A word-for-word copy of the data is what's wanted; pictures stay out of it.

▶ STORED DATA:
#####
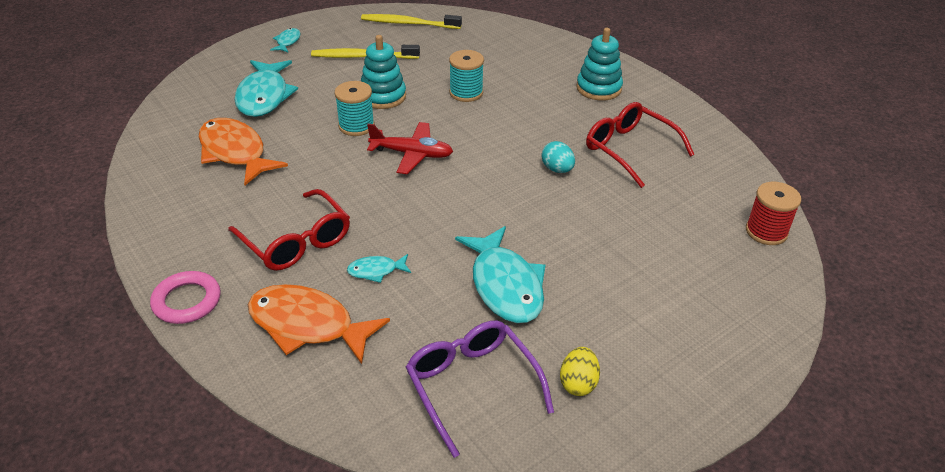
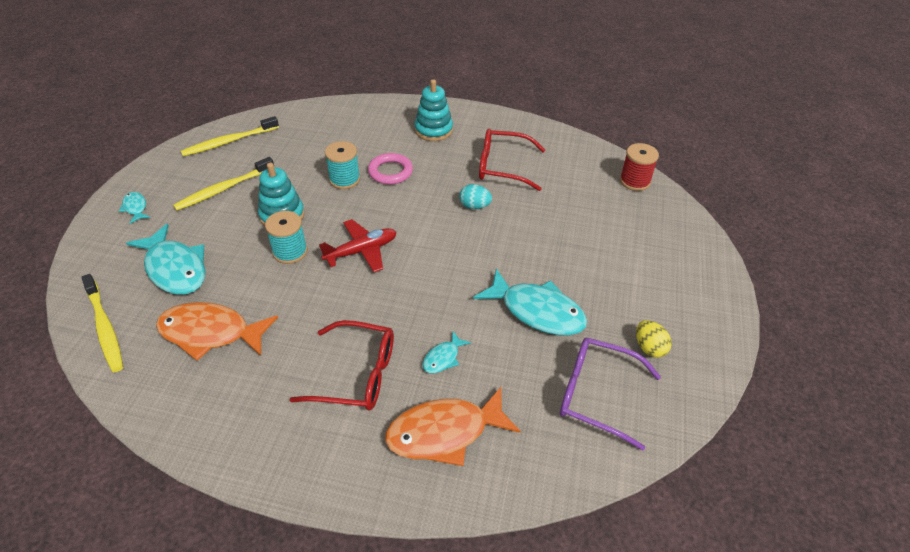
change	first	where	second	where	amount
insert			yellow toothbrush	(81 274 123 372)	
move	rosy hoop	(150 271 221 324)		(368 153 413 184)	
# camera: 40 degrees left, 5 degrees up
#####
▶ RESPONSE TO THE EXERCISE:
change	first	where	second	where	amount
insert			yellow toothbrush	(81 274 123 372)	
move	rosy hoop	(150 271 221 324)		(368 153 413 184)	
# camera: 40 degrees left, 5 degrees up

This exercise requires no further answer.